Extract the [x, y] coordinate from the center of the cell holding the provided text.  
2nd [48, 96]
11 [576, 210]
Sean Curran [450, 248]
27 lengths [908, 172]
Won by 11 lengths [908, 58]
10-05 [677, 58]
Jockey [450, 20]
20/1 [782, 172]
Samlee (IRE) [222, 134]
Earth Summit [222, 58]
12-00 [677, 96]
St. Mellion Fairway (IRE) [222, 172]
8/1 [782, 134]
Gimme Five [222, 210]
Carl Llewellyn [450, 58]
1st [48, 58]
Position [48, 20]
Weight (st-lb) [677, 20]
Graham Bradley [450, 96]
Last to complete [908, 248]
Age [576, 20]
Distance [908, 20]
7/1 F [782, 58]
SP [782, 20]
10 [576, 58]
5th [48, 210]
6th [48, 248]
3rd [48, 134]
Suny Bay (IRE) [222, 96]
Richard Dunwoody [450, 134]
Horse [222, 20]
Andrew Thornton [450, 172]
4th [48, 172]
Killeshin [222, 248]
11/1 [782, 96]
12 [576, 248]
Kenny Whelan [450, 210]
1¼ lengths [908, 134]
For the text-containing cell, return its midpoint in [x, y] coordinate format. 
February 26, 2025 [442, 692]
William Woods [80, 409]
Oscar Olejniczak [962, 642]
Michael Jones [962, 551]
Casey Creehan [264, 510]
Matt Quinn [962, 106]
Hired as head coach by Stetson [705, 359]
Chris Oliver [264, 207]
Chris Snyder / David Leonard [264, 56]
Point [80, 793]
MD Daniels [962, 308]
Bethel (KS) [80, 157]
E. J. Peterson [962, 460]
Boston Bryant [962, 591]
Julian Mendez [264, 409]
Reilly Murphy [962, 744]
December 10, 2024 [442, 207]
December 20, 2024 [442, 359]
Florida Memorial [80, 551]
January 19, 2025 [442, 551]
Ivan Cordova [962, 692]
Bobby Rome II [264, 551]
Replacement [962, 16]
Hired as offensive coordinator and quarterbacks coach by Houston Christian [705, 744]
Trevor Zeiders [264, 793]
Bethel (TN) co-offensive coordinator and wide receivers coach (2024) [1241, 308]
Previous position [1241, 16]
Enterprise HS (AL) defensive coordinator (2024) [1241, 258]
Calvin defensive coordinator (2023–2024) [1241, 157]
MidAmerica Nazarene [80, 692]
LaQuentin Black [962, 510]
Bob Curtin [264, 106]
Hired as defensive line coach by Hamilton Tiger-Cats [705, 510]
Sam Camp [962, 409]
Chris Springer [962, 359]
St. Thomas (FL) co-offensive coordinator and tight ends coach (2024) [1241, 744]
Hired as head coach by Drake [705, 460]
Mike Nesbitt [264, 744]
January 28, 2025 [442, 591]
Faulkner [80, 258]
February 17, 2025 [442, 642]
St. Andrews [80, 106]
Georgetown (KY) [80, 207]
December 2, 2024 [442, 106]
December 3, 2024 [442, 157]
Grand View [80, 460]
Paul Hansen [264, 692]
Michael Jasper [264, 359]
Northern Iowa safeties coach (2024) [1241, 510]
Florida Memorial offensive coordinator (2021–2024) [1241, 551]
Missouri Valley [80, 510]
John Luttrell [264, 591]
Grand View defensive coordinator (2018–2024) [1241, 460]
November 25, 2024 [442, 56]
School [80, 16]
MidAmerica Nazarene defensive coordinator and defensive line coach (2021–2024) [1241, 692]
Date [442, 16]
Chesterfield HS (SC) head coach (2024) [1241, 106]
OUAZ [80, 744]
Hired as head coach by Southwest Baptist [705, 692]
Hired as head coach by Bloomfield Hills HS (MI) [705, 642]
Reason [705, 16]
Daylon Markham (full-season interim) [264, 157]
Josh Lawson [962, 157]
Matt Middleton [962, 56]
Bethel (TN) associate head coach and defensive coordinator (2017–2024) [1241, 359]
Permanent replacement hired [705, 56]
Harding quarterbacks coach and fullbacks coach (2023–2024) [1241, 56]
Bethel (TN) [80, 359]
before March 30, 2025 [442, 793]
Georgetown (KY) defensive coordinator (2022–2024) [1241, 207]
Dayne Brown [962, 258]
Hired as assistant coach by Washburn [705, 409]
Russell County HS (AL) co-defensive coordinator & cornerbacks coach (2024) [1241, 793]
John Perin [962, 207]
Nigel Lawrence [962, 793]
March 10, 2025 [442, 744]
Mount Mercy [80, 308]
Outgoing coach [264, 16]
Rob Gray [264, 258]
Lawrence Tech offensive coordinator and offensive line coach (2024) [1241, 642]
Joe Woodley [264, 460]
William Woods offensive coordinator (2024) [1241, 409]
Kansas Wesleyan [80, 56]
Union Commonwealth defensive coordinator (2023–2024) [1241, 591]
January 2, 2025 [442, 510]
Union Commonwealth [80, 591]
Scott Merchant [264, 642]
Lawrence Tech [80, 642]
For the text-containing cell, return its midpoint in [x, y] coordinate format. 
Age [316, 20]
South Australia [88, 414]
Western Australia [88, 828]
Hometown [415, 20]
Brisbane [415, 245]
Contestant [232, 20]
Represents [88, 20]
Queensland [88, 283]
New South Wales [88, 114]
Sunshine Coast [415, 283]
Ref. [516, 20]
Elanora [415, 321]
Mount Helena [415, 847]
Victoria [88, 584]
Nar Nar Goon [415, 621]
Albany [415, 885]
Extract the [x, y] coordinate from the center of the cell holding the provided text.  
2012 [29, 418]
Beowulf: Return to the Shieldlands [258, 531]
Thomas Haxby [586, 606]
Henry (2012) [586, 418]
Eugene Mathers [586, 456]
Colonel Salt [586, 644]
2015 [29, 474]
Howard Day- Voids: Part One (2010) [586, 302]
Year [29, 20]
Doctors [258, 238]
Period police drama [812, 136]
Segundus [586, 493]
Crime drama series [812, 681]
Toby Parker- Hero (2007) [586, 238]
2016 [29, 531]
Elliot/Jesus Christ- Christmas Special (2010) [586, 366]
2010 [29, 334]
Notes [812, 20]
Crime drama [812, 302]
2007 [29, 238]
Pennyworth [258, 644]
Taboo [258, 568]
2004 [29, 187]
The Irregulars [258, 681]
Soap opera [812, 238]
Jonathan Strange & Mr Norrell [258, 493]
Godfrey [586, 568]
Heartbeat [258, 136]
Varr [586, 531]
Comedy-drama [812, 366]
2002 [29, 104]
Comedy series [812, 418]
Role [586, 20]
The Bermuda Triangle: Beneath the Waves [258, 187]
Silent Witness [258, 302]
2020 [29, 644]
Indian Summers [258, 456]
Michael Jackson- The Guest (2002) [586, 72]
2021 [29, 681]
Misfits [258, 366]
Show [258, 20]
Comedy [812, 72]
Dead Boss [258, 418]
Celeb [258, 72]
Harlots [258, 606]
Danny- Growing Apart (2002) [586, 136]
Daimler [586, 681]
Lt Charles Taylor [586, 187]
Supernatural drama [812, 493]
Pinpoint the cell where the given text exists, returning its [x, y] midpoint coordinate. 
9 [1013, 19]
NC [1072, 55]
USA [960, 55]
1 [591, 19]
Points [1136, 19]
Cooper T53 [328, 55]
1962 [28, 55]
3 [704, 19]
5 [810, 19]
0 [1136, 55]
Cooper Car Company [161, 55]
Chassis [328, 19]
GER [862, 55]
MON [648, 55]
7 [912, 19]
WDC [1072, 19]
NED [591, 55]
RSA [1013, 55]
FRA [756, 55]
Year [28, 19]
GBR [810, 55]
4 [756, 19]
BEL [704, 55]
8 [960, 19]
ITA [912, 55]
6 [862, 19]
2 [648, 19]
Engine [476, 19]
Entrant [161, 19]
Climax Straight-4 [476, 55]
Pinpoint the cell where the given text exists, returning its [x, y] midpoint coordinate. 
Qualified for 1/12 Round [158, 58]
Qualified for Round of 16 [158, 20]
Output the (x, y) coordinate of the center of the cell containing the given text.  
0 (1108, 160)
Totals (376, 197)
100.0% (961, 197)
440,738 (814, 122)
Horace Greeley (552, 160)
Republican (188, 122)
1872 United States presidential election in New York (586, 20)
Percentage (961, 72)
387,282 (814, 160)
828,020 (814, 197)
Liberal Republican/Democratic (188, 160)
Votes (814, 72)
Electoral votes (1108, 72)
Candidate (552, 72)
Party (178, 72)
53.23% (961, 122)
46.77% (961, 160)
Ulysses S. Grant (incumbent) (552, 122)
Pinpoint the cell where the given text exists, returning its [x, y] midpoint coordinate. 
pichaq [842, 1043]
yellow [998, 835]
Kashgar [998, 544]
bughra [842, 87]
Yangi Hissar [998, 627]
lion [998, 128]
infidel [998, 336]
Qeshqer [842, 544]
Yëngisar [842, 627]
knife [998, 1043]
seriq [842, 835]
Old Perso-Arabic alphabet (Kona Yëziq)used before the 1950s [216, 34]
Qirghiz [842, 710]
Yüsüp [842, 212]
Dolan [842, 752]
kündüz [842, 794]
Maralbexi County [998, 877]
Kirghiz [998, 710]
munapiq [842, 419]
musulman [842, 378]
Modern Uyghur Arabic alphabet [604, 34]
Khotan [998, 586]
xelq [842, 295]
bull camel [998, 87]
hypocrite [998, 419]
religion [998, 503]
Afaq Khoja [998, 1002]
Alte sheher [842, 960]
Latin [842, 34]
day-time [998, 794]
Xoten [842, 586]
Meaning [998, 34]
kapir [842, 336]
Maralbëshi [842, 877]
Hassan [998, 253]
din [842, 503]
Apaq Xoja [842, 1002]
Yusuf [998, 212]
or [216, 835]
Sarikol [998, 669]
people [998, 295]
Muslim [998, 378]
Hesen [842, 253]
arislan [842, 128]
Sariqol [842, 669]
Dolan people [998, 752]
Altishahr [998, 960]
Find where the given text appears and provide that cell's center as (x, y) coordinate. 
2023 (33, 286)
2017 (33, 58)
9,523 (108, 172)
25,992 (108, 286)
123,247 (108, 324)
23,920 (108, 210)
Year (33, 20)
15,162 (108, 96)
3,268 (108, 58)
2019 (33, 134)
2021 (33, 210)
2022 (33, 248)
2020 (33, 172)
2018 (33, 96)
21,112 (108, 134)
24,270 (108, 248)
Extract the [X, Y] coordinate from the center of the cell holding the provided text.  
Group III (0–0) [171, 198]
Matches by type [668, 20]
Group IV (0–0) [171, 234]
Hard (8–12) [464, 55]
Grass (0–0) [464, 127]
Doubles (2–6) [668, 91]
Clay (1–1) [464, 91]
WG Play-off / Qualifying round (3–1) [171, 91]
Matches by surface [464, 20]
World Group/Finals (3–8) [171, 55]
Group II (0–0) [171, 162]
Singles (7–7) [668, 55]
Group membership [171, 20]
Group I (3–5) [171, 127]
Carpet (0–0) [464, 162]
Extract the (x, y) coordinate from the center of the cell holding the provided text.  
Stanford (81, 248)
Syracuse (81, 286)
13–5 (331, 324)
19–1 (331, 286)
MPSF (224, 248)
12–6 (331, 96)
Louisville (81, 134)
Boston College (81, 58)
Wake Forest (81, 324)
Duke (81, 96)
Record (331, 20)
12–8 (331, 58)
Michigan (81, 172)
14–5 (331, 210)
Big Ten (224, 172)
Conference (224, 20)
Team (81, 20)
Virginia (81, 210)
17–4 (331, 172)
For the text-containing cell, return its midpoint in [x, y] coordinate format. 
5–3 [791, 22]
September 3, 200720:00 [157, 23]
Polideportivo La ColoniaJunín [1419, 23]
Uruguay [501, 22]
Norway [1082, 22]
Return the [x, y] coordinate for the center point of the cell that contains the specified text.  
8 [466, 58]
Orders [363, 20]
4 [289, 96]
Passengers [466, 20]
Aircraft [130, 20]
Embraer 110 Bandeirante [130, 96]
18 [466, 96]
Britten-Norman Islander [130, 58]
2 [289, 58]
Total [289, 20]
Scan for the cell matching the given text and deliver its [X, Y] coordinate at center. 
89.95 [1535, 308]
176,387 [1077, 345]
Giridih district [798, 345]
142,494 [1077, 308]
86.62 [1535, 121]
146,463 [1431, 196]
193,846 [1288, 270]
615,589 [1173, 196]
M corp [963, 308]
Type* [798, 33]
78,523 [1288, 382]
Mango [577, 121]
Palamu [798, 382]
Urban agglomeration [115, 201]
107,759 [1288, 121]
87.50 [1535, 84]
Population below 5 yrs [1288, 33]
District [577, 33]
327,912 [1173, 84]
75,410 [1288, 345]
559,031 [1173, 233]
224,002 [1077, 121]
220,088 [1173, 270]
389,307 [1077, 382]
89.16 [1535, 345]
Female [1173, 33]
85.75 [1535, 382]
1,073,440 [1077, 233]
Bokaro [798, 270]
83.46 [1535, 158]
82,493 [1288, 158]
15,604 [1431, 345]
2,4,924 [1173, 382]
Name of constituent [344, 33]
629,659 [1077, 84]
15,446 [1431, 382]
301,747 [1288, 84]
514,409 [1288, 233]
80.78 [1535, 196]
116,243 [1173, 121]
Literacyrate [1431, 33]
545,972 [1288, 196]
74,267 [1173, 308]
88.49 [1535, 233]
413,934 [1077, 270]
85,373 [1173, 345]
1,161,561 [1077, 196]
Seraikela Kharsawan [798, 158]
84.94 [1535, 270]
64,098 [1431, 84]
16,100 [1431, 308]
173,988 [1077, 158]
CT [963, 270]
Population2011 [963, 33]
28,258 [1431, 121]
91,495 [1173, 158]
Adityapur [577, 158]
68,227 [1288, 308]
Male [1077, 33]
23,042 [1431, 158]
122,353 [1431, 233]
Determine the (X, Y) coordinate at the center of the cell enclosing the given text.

• **Exercise instructions**
Can you print, character for character, the rows above from the very first line through the line containing "Position [48, 20]", including both of those lines?

• **Response to this task**
Extract the [x, y] coordinate from the center of the cell holding the provided text.  
2nd [48, 96]
11 [576, 210]
Sean Curran [450, 248]
27 lengths [908, 172]
Won by 11 lengths [908, 58]
10-05 [677, 58]
Jockey [450, 20]
20/1 [782, 172]
Samlee (IRE) [222, 134]
Earth Summit [222, 58]
12-00 [677, 96]
St. Mellion Fairway (IRE) [222, 172]
8/1 [782, 134]
Gimme Five [222, 210]
Carl Llewellyn [450, 58]
1st [48, 58]
Position [48, 20]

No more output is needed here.